## Exercise objective
Please, from the entries below, transcribe exactly the lines that begin at the line with "(584, 323) = (427, 322): none" and end at the line with "camera: 90 degrees left, 10 degrees down", without the pictures.

## Data extract
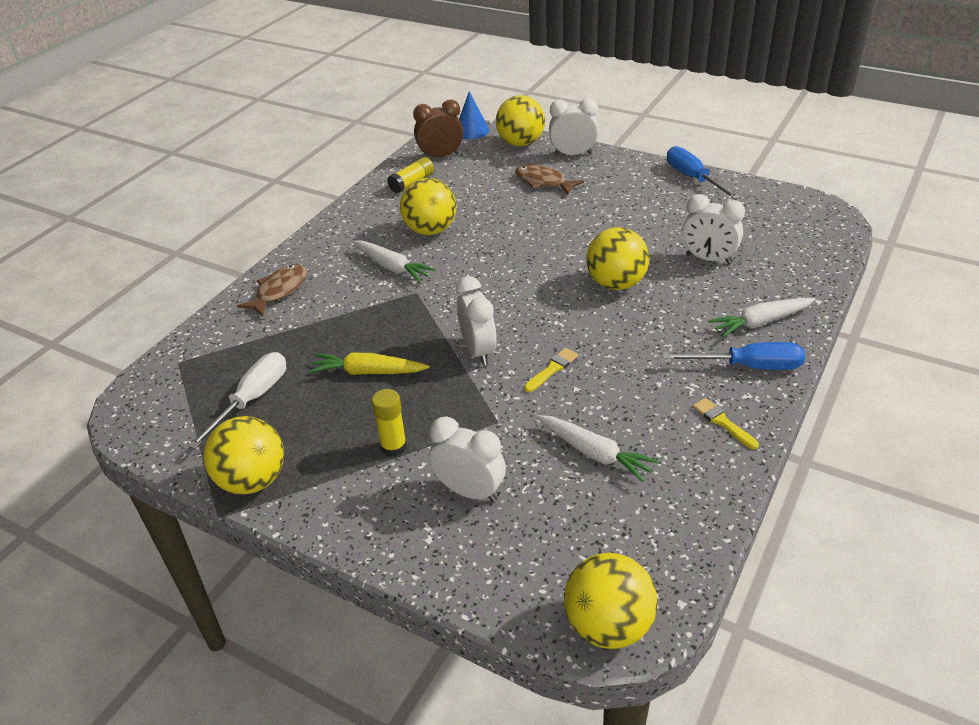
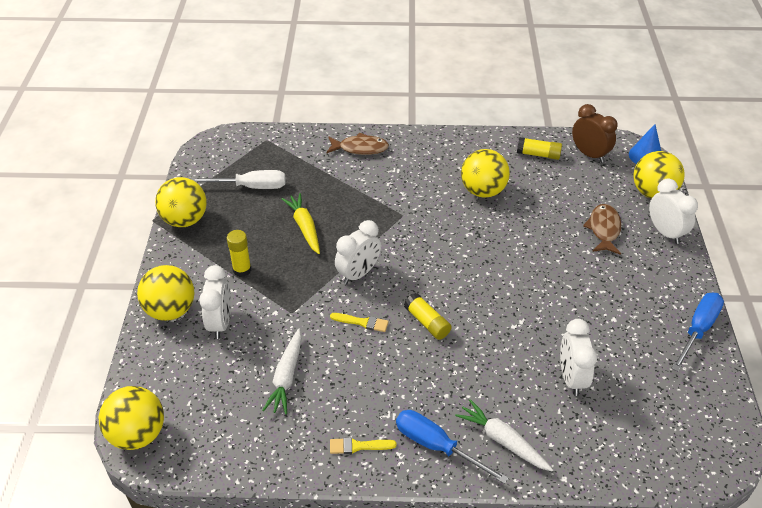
camera: 60 degrees right, 5 degrees up
(392, 267) = (423, 190): white carrot -> none
(584, 323) = (427, 322): none -> yellow glue stick
(616, 284) = (491, 325): yellow ball -> yellow ball (171, 310)
(722, 422) = (358, 446): yellow brush -> yellow brush turned 120 degrees counterclockwise
(748, 366) = (437, 446): blue screwdriver -> blue screwdriver turned 150 degrees clockwise

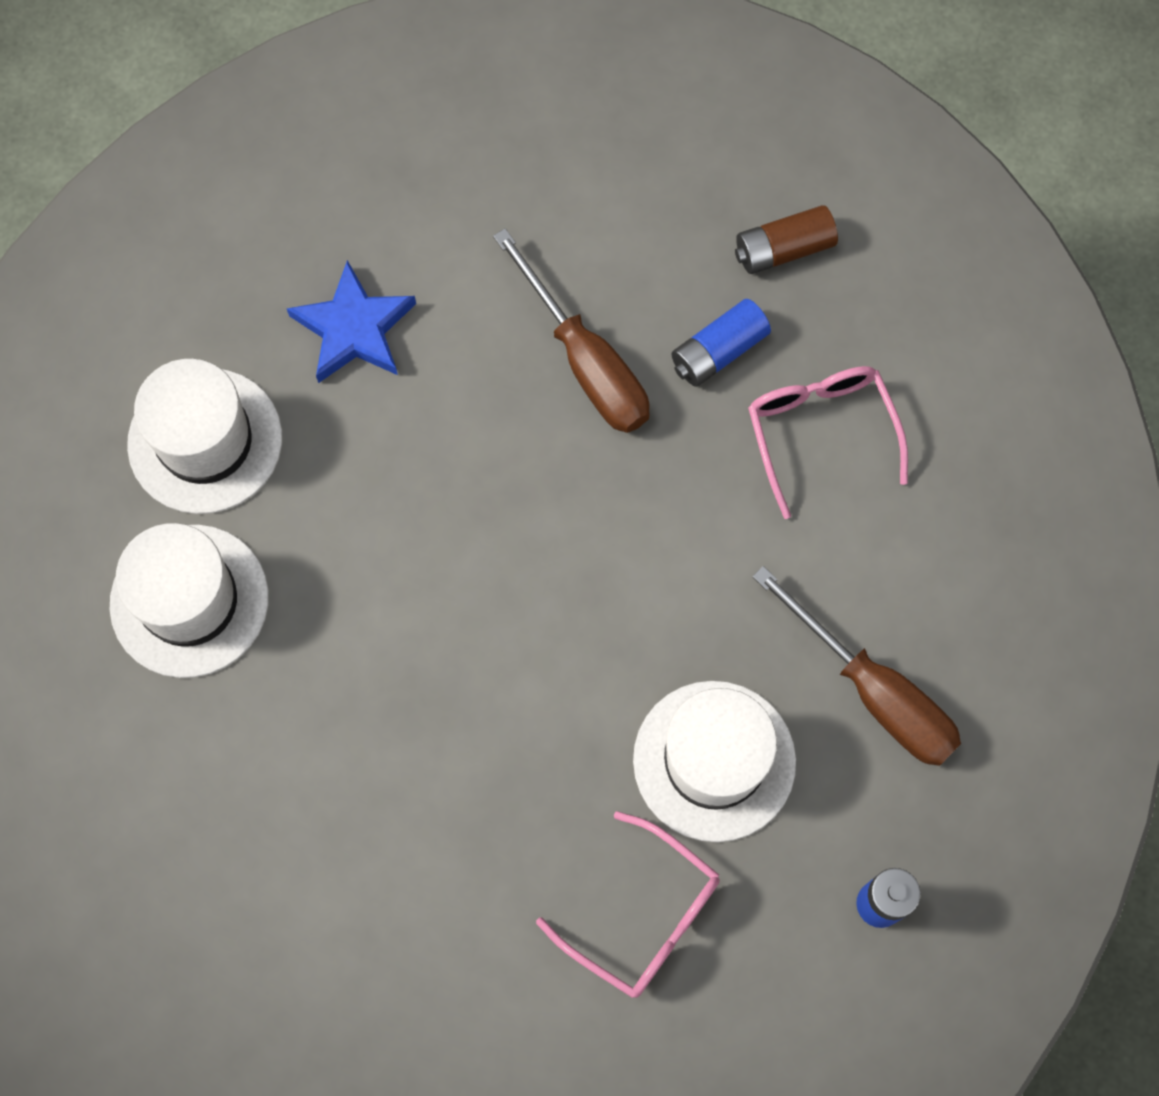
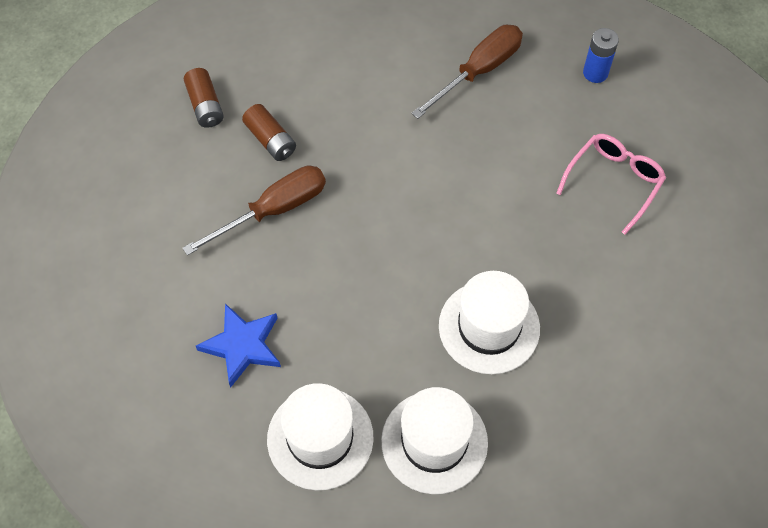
camera: 90 degrees left, 10 degrees down
(714, 761) = (522, 146): white hat -> white hat (489, 327)
(718, 351) = (270, 140): blue battery -> brown battery
(820, 432) = (324, 90): pink glasses -> none

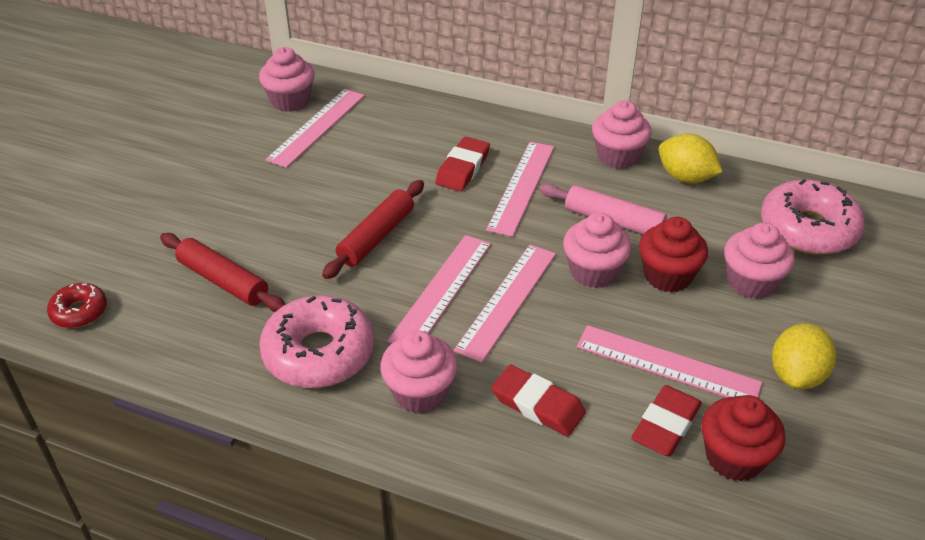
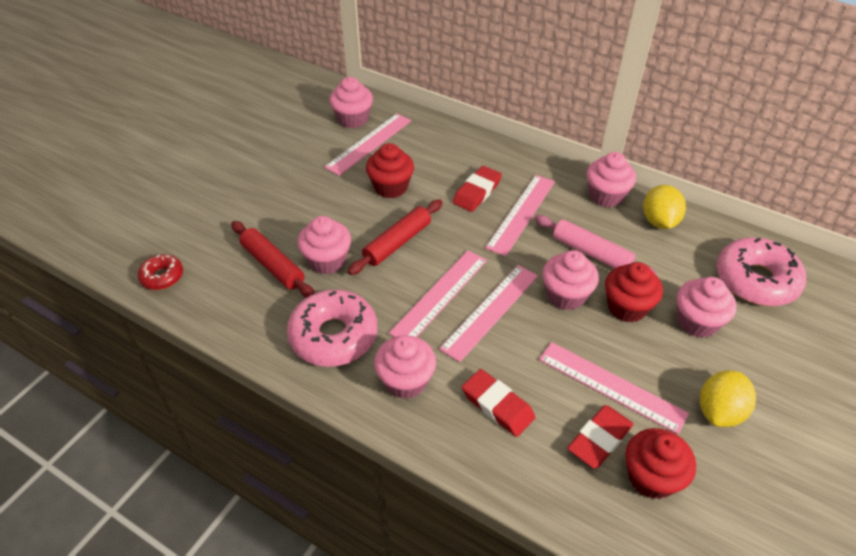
camera: 10 degrees right, 5 degrees up
(292, 267) = (327, 260): none -> pink cupcake
(355, 174) = (391, 187): none -> red cupcake
(685, 177) = (659, 221): yellow lemon -> yellow lemon turned 45 degrees clockwise

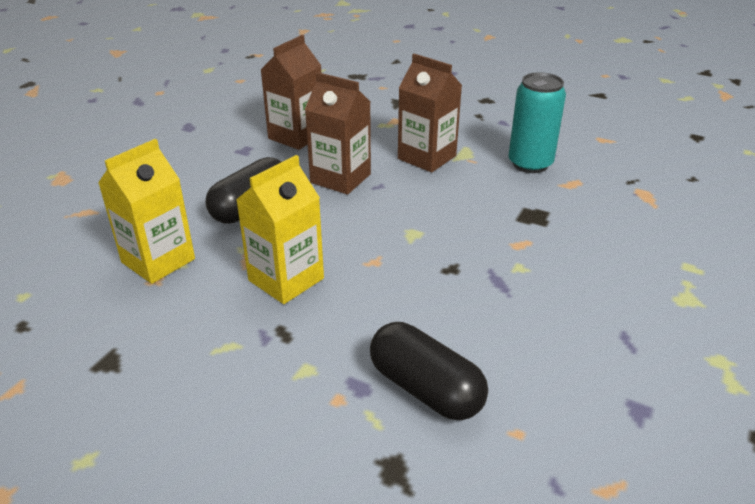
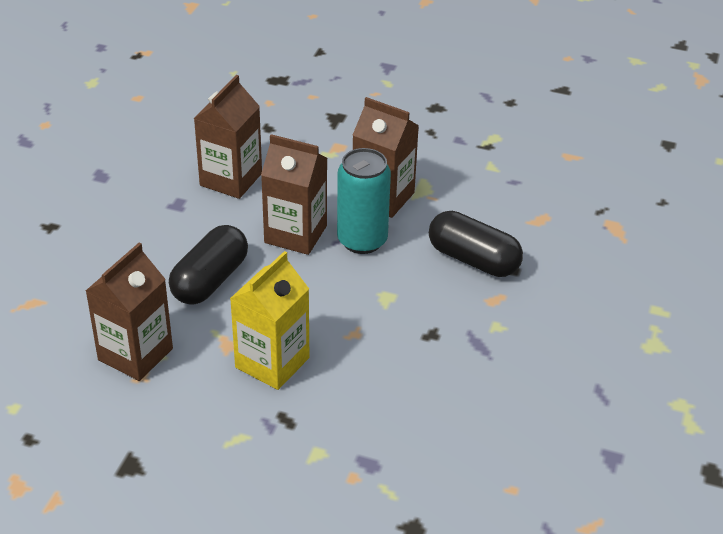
camera: 10 degrees left, 5 degrees up
(158, 260) = (135, 354): yellow carton -> brown carton
(425, 389) = (428, 459): black capsule -> black capsule (473, 260)
(530, 164) = (494, 197): turquoise can -> turquoise can (362, 240)

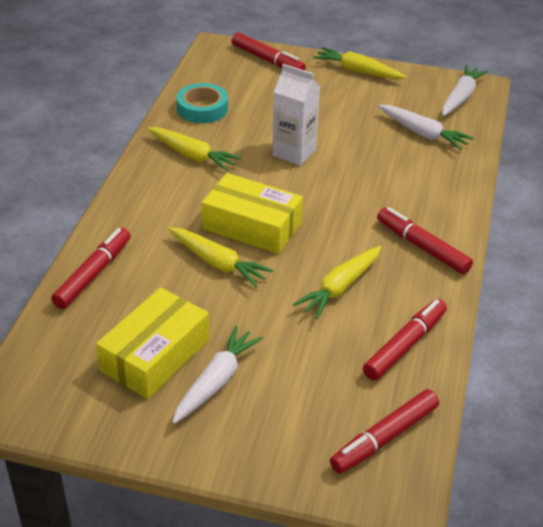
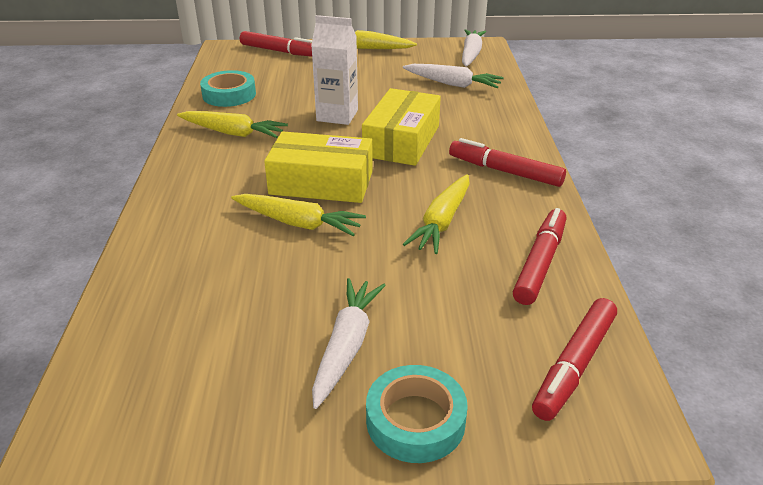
camera: 15 degrees left, 5 degrees down
(93, 274) = (154, 260): red marker -> none
(155, 355) = (259, 333): yellow box -> yellow box (401, 141)
(244, 449) = (415, 420): none -> turquoise tape

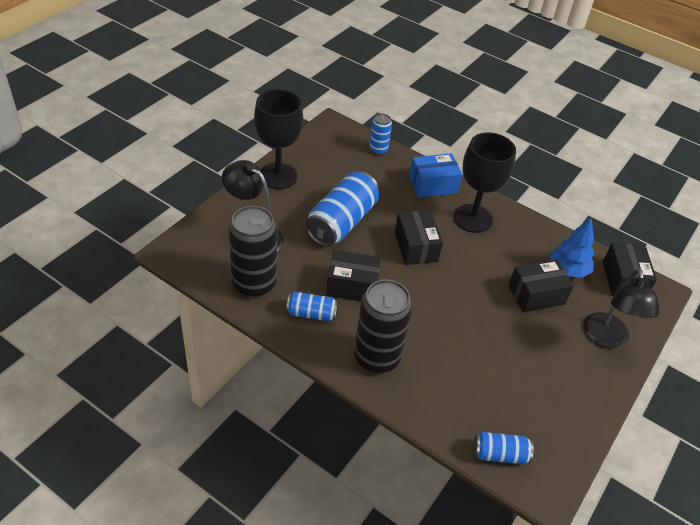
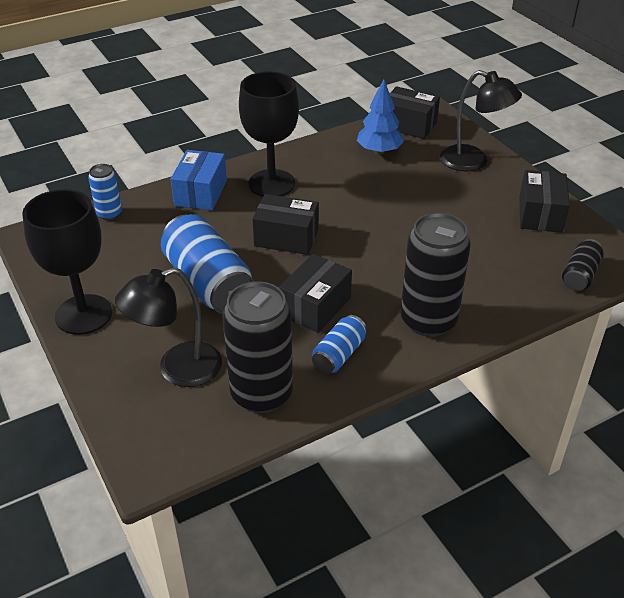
camera: 60 degrees left, 5 degrees down
(499, 454) = (580, 275): blue can -> black can
(536, 295) = (400, 182): black box -> black box (540, 214)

## Solution
(584, 323) = (427, 322): none -> yellow glue stick
(616, 284) = (491, 325): yellow ball -> yellow ball (171, 310)
(722, 422) = (358, 446): yellow brush -> yellow brush turned 120 degrees counterclockwise
(748, 366) = (437, 446): blue screwdriver -> blue screwdriver turned 150 degrees clockwise

camera: 90 degrees left, 10 degrees down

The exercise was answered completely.